_What needs to be done_: Retype, word for word, only the lines from the one containing "U3 pin GND: 0V -> U2/GP5" through the last line of the listing below. Pictures do not belong in the result.

+ + +

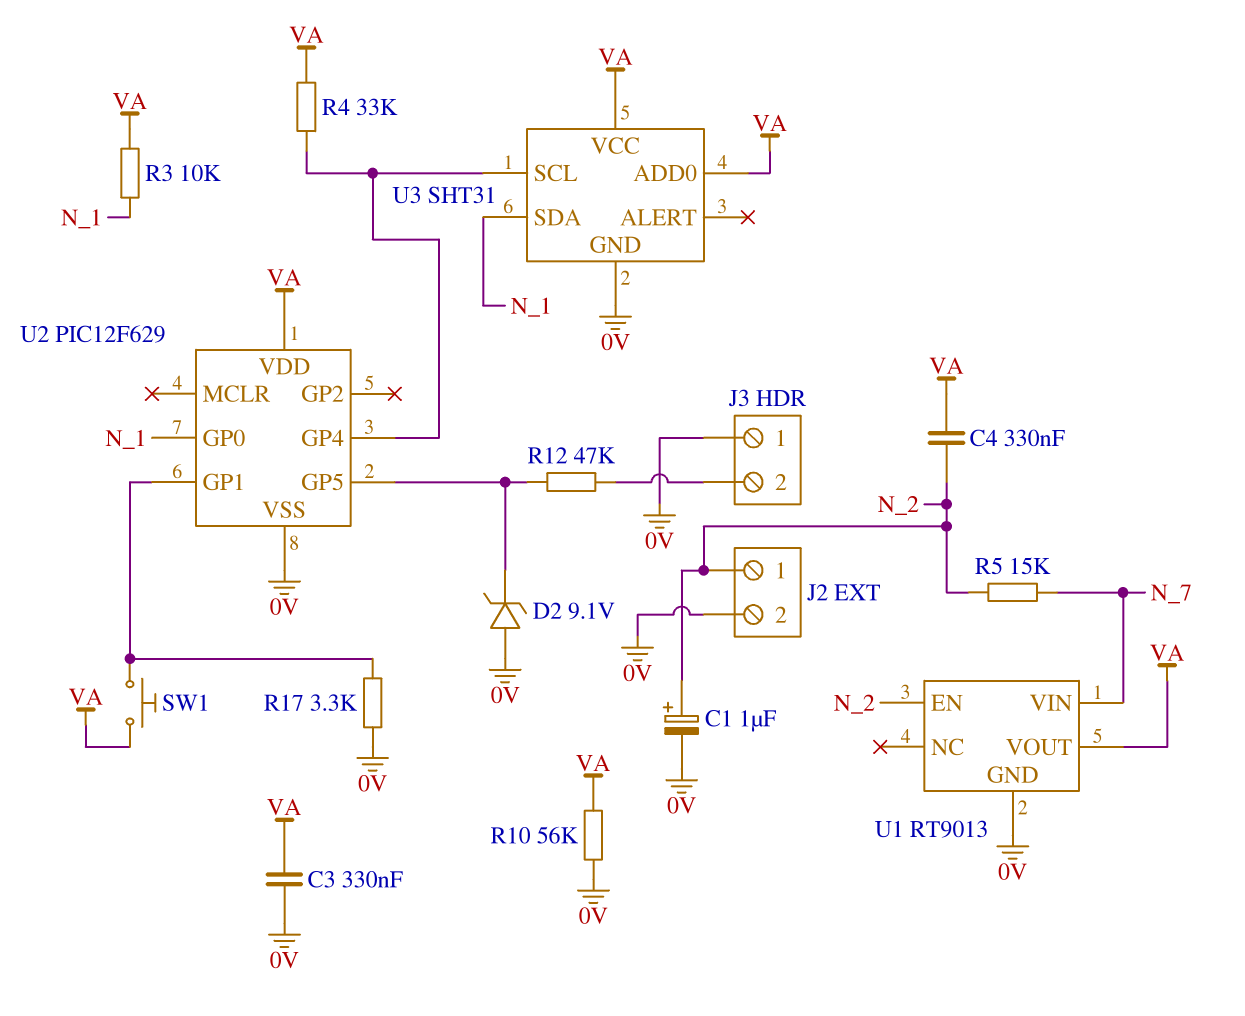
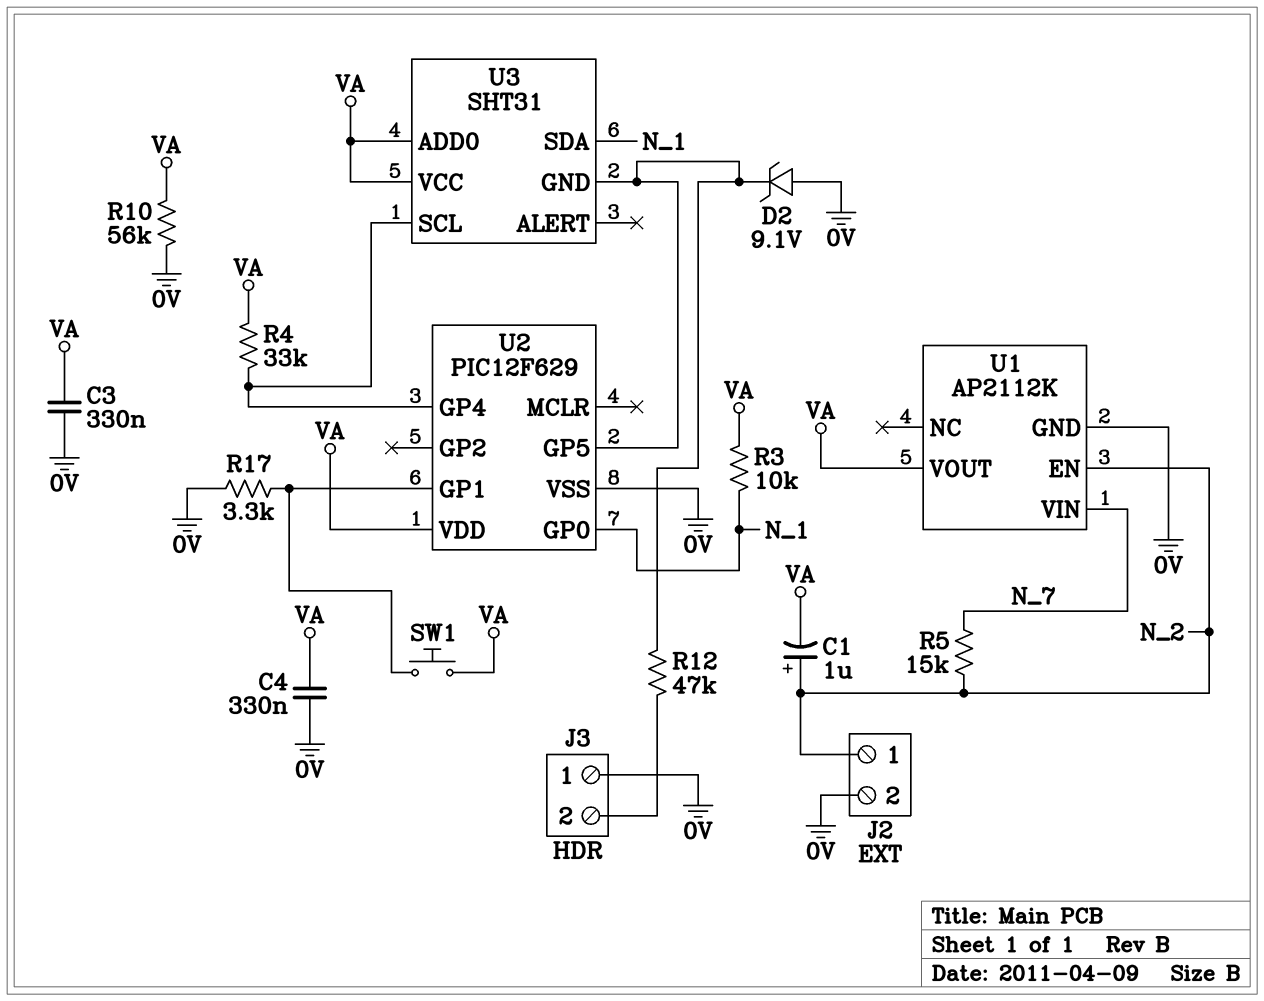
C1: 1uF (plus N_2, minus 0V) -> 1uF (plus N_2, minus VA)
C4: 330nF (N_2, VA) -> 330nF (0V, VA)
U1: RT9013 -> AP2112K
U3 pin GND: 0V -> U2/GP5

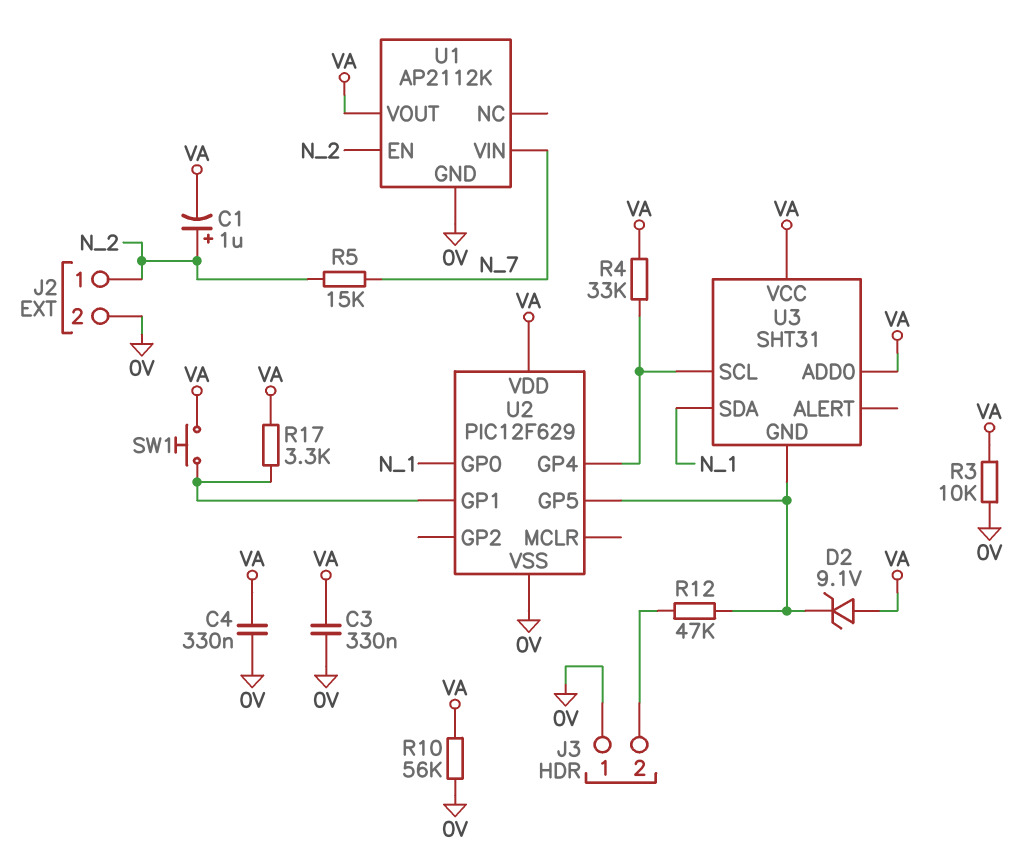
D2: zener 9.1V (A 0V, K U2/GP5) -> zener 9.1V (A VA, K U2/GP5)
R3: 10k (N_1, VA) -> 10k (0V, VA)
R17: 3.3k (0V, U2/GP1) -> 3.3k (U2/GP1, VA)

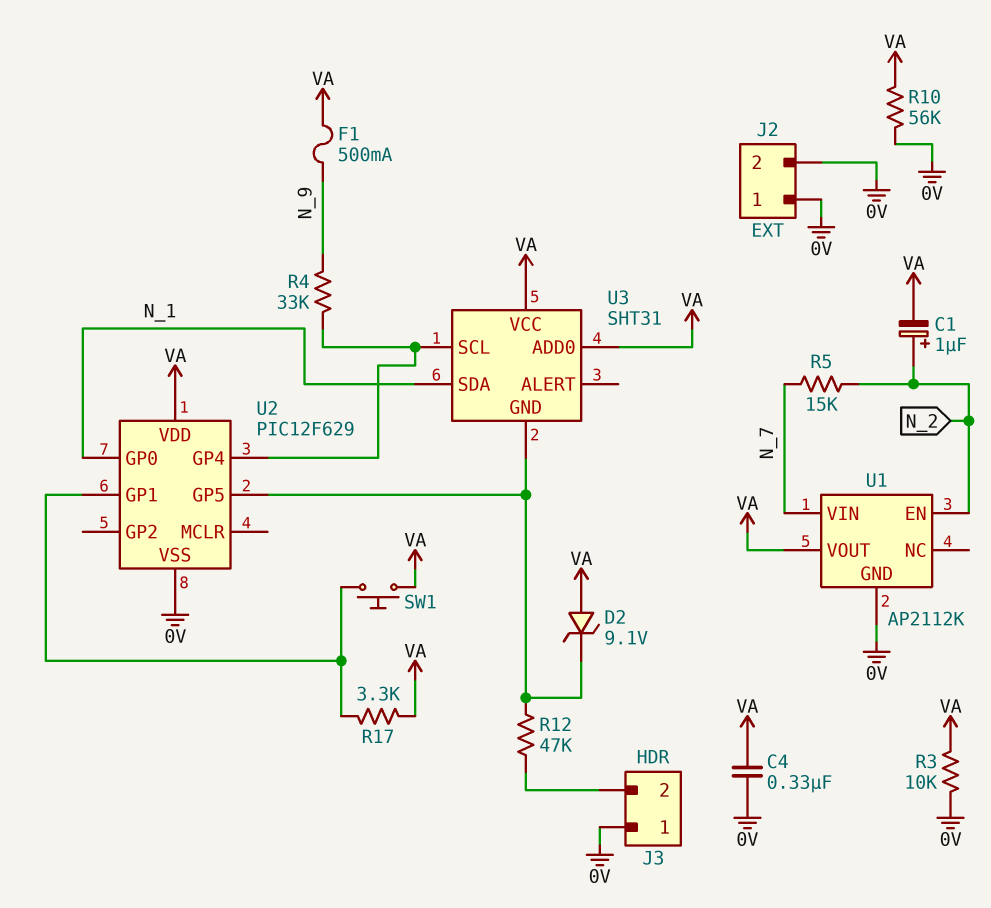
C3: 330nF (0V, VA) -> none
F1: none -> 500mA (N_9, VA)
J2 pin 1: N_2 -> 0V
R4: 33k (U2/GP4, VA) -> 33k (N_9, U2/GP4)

+ + +

_Written solution_:
U3 pin GND: 0V -> U2/GP5

D2: zener 9.1V (A 0V, K U2/GP5) -> zener 9.1V (A VA, K U2/GP5)
R3: 10k (N_1, VA) -> 10k (0V, VA)
R17: 3.3k (0V, U2/GP1) -> 3.3k (U2/GP1, VA)

C3: 330nF (0V, VA) -> none
F1: none -> 500mA (N_9, VA)
J2 pin 1: N_2 -> 0V
R4: 33k (U2/GP4, VA) -> 33k (N_9, U2/GP4)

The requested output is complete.